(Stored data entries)

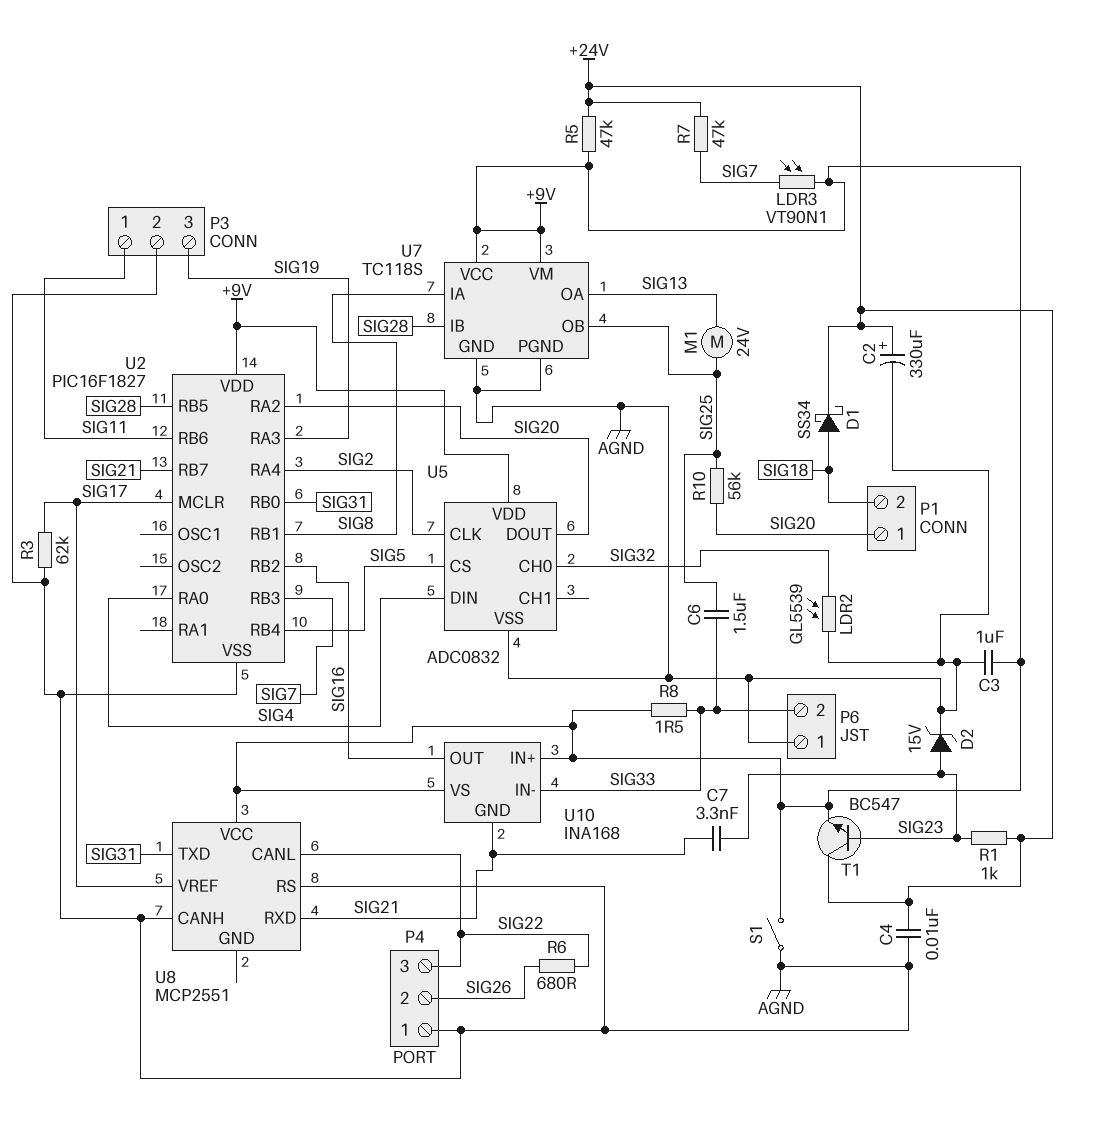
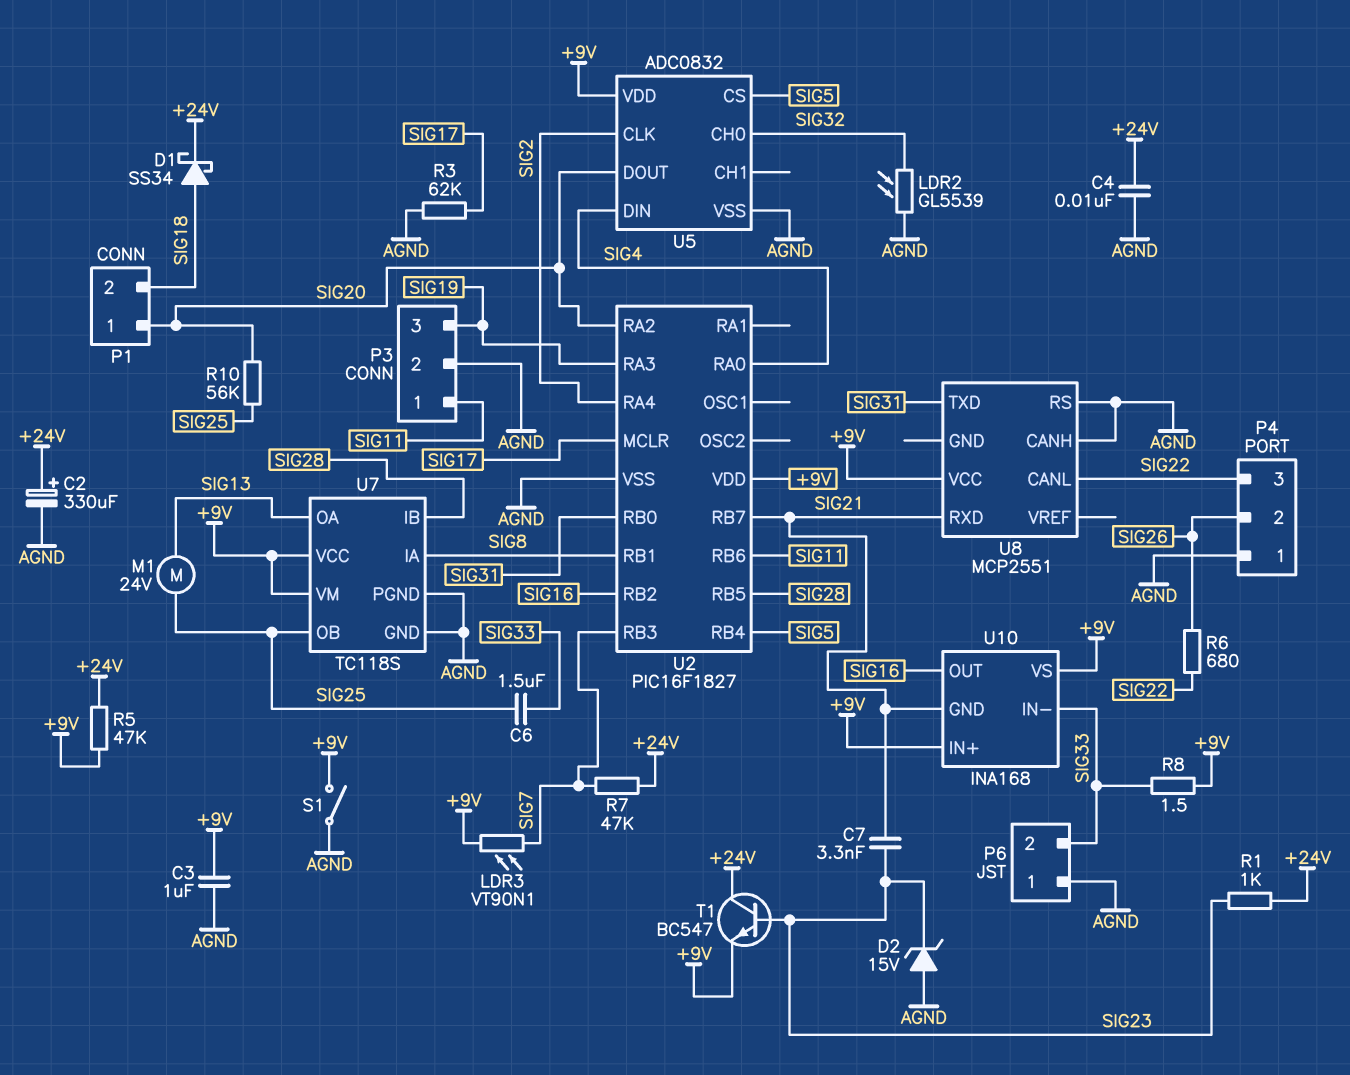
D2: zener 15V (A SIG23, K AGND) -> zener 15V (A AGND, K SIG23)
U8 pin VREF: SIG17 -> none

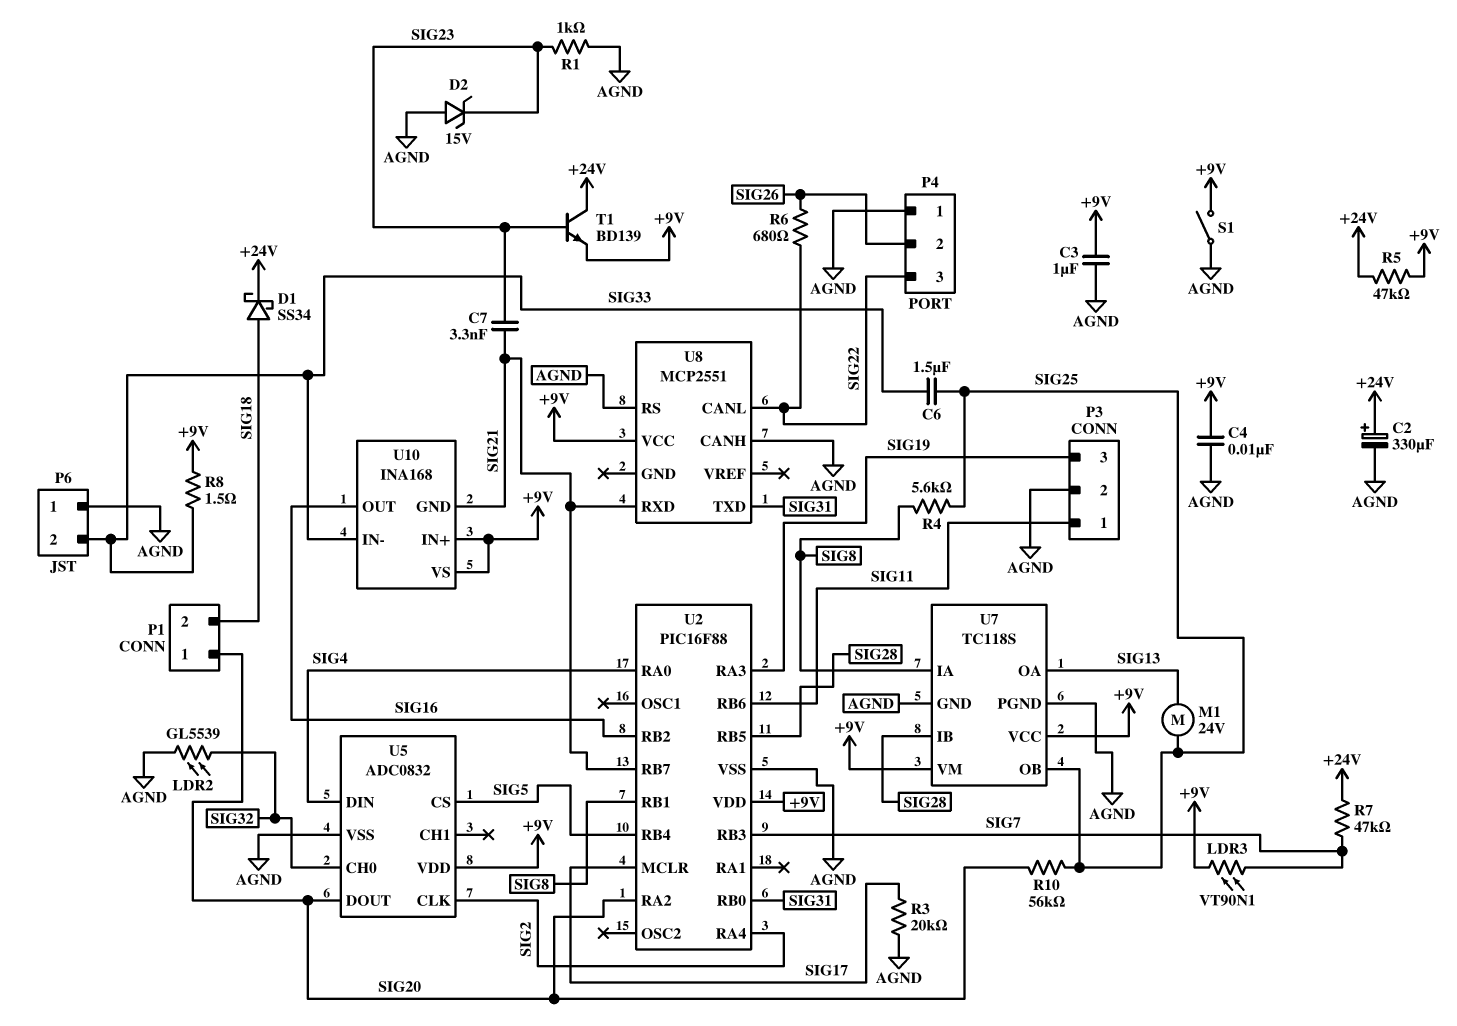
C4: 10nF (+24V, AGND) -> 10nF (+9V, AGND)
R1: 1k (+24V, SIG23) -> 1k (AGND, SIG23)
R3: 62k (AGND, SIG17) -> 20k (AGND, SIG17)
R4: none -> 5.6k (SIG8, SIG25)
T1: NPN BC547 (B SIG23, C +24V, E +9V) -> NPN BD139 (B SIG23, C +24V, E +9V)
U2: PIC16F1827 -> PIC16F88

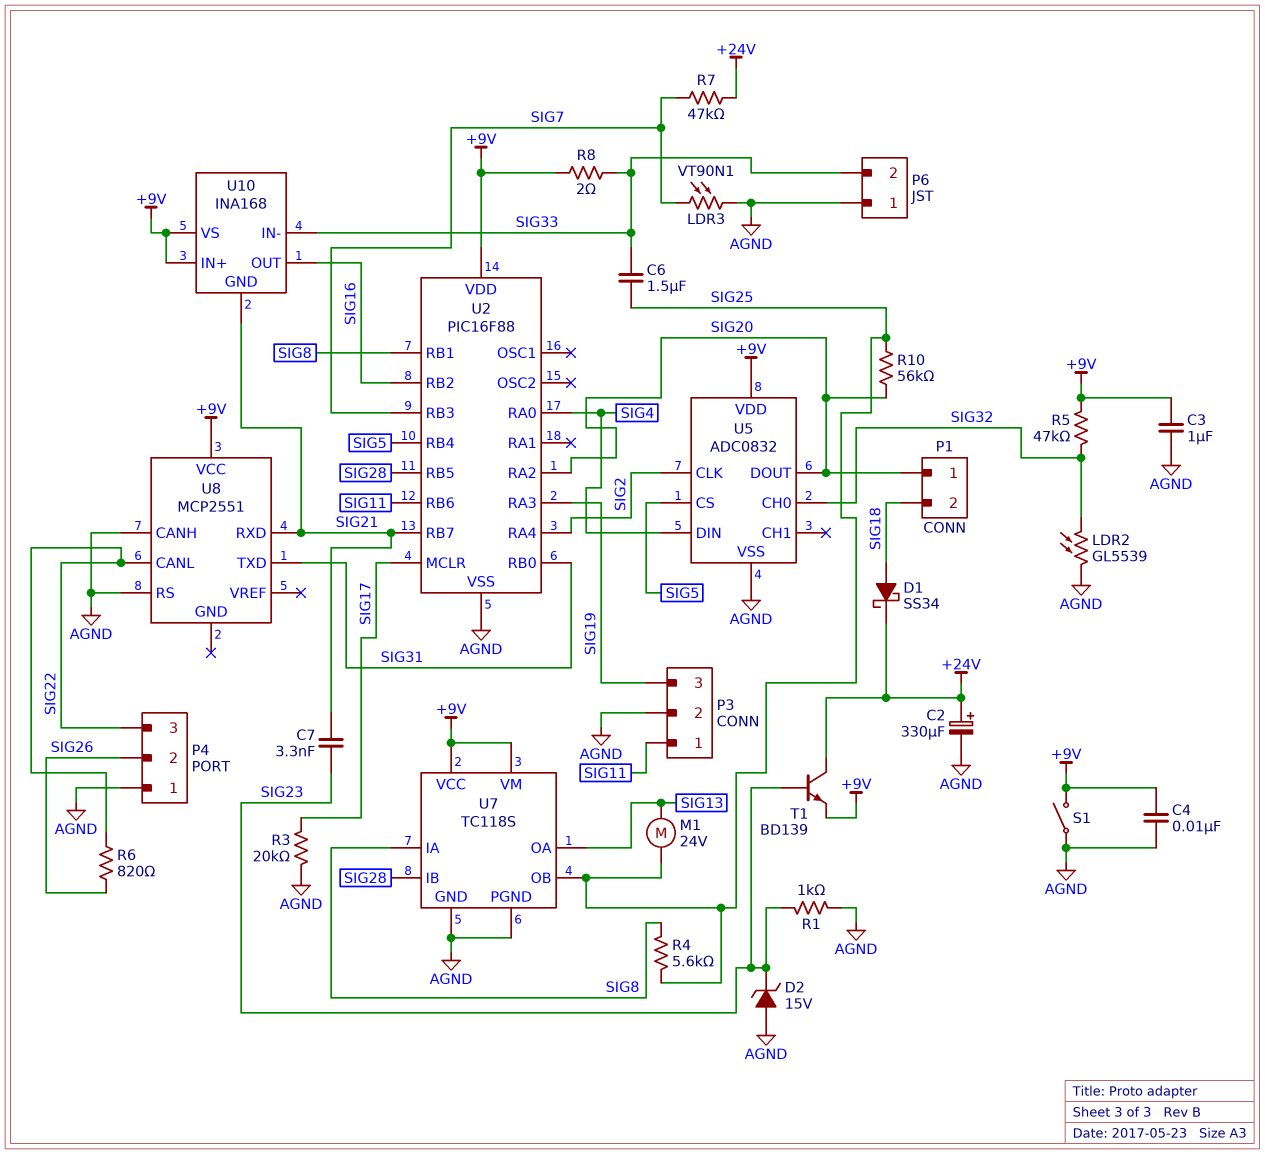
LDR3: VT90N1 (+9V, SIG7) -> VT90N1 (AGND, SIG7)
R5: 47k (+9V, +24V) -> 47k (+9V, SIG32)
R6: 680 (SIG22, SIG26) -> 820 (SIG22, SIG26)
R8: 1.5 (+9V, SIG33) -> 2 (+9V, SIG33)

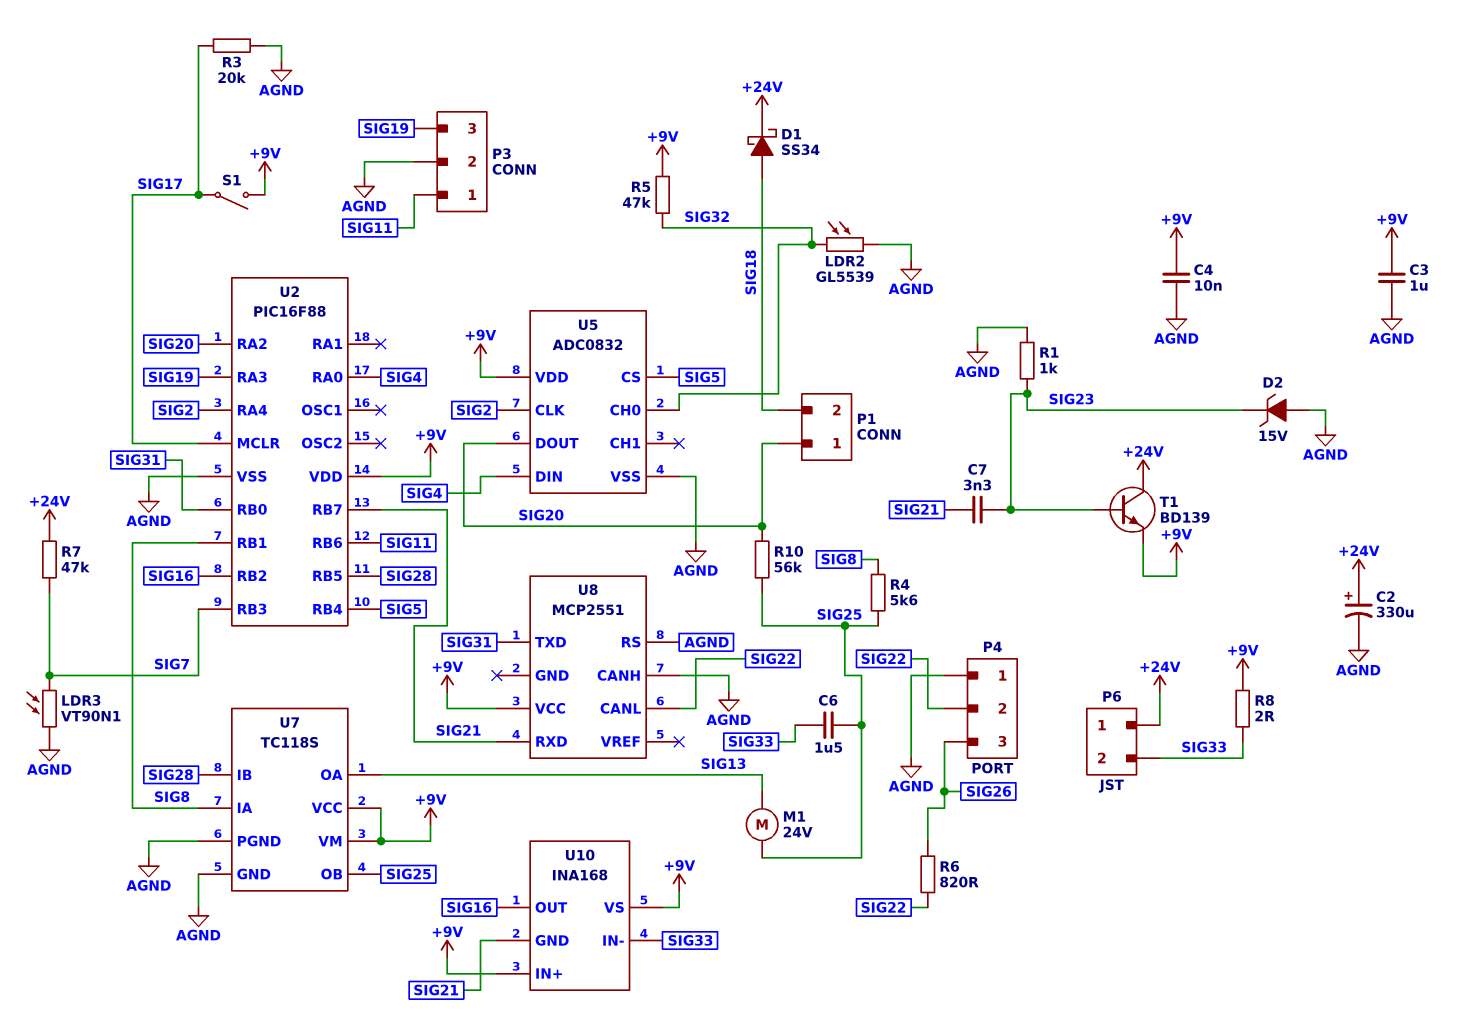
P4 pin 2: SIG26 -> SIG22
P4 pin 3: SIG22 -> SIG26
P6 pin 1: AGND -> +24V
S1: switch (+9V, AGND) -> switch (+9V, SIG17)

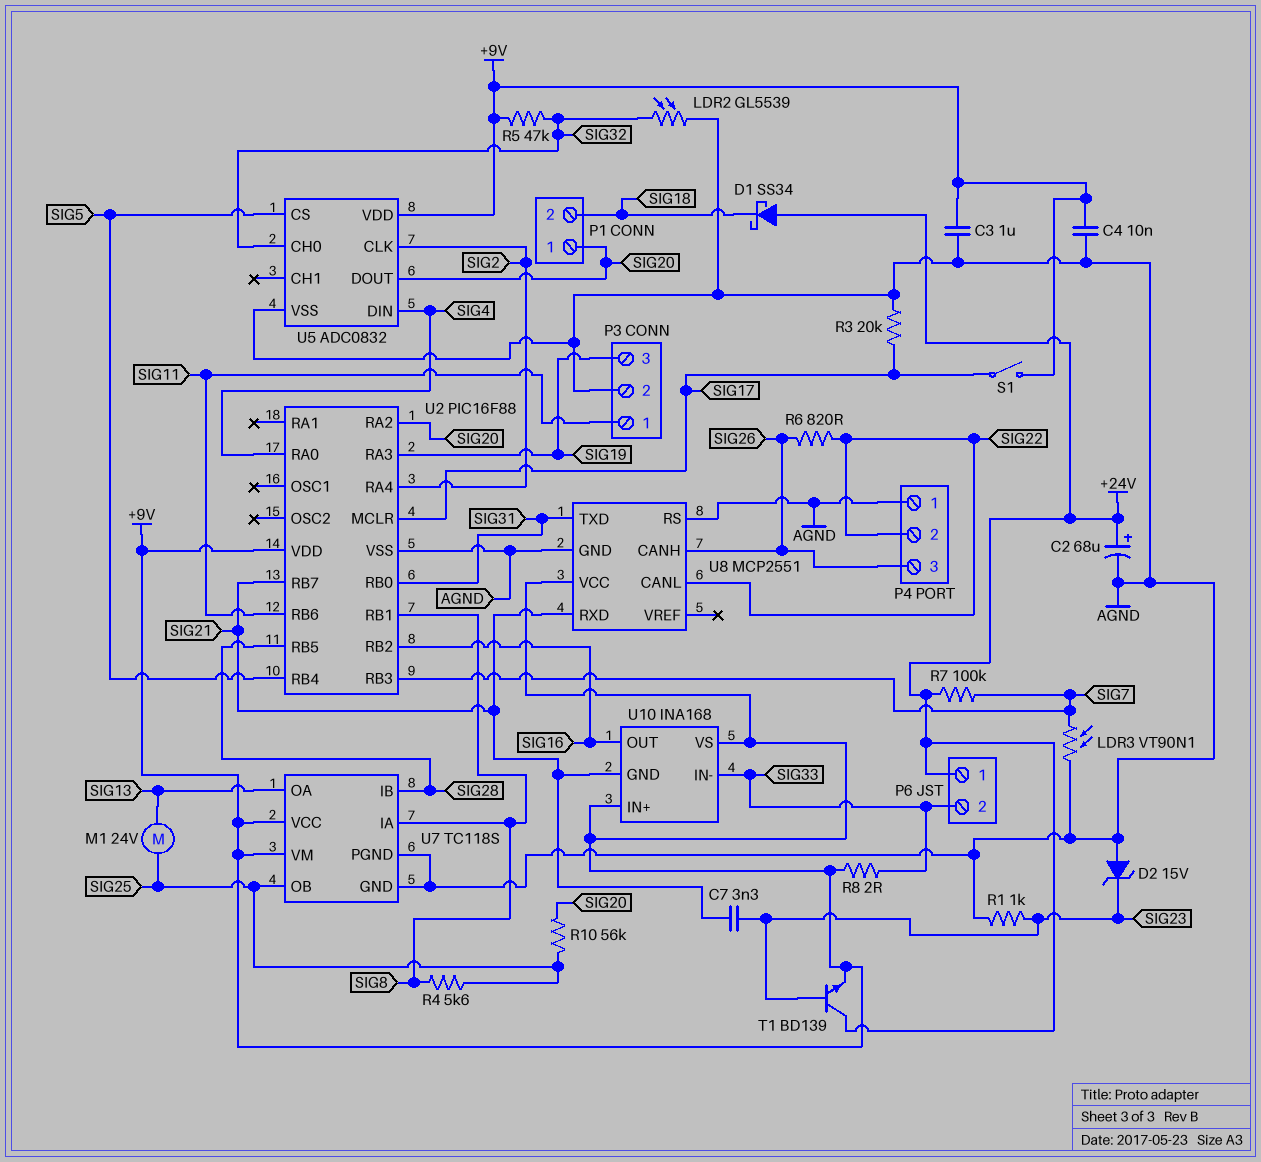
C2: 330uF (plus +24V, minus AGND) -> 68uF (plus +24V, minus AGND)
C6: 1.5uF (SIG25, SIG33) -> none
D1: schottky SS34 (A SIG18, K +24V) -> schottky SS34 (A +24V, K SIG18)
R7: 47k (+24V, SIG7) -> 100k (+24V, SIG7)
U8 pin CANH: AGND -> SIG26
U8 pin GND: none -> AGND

• EXERCISE GOAL:
Quote, word for word and nothing more, every line from the line with "P6 pin 1: AGND -> +24V" to the end of the entries, including both ends; skip any pictures.

• TASK ANSWER:
P6 pin 1: AGND -> +24V
S1: switch (+9V, AGND) -> switch (+9V, SIG17)

C2: 330uF (plus +24V, minus AGND) -> 68uF (plus +24V, minus AGND)
C6: 1.5uF (SIG25, SIG33) -> none
D1: schottky SS34 (A SIG18, K +24V) -> schottky SS34 (A +24V, K SIG18)
R7: 47k (+24V, SIG7) -> 100k (+24V, SIG7)
U8 pin CANH: AGND -> SIG26
U8 pin GND: none -> AGND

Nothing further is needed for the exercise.